:: Exercise requirements ::
What you return must be exactly the lines from the one containing "164 108 131]" through the close of the listing, both included.

:: Data below ::
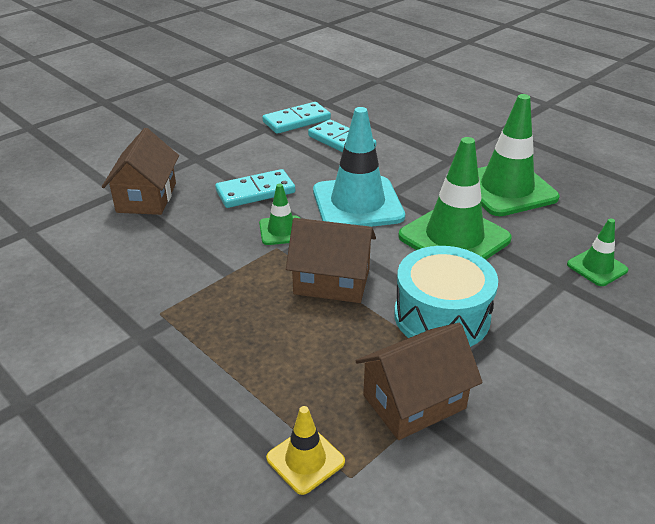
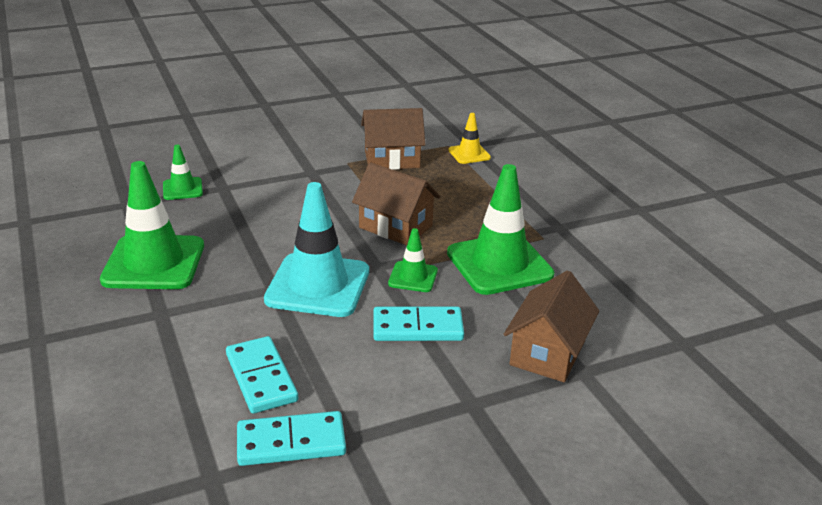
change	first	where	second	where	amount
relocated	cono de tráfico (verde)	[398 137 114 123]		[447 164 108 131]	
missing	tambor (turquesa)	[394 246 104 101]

:: Response to this task ::
relocated	cono de tráfico (verde)	[398 137 114 123]		[447 164 108 131]	
missing	tambor (turquesa)	[394 246 104 101]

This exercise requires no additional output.